REQUIREMENT: All of the records must come back exactly. Please repeat them in full.

Excerpts from a dataset:
=-=-=-=-=
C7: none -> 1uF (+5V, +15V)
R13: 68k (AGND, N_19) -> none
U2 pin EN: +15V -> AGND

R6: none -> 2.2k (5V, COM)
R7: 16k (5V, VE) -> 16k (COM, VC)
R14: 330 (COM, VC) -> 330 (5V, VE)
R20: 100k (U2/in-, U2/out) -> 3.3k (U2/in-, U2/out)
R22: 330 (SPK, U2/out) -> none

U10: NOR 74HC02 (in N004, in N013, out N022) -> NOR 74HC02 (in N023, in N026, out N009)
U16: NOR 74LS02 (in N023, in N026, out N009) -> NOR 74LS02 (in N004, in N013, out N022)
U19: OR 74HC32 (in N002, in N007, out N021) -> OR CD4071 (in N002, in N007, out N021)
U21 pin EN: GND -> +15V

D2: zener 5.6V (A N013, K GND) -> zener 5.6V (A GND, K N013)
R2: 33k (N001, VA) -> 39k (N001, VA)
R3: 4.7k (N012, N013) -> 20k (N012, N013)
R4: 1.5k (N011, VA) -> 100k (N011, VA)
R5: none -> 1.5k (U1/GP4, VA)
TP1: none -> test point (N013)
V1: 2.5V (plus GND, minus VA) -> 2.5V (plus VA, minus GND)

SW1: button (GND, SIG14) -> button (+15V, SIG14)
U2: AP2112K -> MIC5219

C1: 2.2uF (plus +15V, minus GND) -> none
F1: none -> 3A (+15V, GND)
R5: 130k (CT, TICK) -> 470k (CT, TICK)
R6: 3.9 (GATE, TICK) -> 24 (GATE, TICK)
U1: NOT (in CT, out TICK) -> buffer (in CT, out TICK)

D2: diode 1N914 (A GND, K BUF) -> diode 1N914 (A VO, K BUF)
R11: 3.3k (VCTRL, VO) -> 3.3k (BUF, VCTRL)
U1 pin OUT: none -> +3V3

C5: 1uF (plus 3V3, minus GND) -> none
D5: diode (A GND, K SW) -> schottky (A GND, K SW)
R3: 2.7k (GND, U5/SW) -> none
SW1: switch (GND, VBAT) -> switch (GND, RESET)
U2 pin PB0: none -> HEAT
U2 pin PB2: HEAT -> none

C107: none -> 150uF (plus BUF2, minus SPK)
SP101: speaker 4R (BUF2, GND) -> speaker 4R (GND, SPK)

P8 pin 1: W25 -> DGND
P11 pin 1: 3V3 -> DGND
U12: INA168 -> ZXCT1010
=-=-=-=-=
EXERCISE SOLUTION:
C7: none -> 1uF (+5V, +15V)
R13: 68k (AGND, N_19) -> none
U2 pin EN: +15V -> AGND

R6: none -> 2.2k (5V, COM)
R7: 16k (5V, VE) -> 16k (COM, VC)
R14: 330 (COM, VC) -> 330 (5V, VE)
R20: 100k (U2/in-, U2/out) -> 3.3k (U2/in-, U2/out)
R22: 330 (SPK, U2/out) -> none

U10: NOR 74HC02 (in N004, in N013, out N022) -> NOR 74HC02 (in N023, in N026, out N009)
U16: NOR 74LS02 (in N023, in N026, out N009) -> NOR 74LS02 (in N004, in N013, out N022)
U19: OR 74HC32 (in N002, in N007, out N021) -> OR CD4071 (in N002, in N007, out N021)
U21 pin EN: GND -> +15V

D2: zener 5.6V (A N013, K GND) -> zener 5.6V (A GND, K N013)
R2: 33k (N001, VA) -> 39k (N001, VA)
R3: 4.7k (N012, N013) -> 20k (N012, N013)
R4: 1.5k (N011, VA) -> 100k (N011, VA)
R5: none -> 1.5k (U1/GP4, VA)
TP1: none -> test point (N013)
V1: 2.5V (plus GND, minus VA) -> 2.5V (plus VA, minus GND)

SW1: button (GND, SIG14) -> button (+15V, SIG14)
U2: AP2112K -> MIC5219

C1: 2.2uF (plus +15V, minus GND) -> none
F1: none -> 3A (+15V, GND)
R5: 130k (CT, TICK) -> 470k (CT, TICK)
R6: 3.9 (GATE, TICK) -> 24 (GATE, TICK)
U1: NOT (in CT, out TICK) -> buffer (in CT, out TICK)

D2: diode 1N914 (A GND, K BUF) -> diode 1N914 (A VO, K BUF)
R11: 3.3k (VCTRL, VO) -> 3.3k (BUF, VCTRL)
U1 pin OUT: none -> +3V3

C5: 1uF (plus 3V3, minus GND) -> none
D5: diode (A GND, K SW) -> schottky (A GND, K SW)
R3: 2.7k (GND, U5/SW) -> none
SW1: switch (GND, VBAT) -> switch (GND, RESET)
U2 pin PB0: none -> HEAT
U2 pin PB2: HEAT -> none

C107: none -> 150uF (plus BUF2, minus SPK)
SP101: speaker 4R (BUF2, GND) -> speaker 4R (GND, SPK)

P8 pin 1: W25 -> DGND
P11 pin 1: 3V3 -> DGND
U12: INA168 -> ZXCT1010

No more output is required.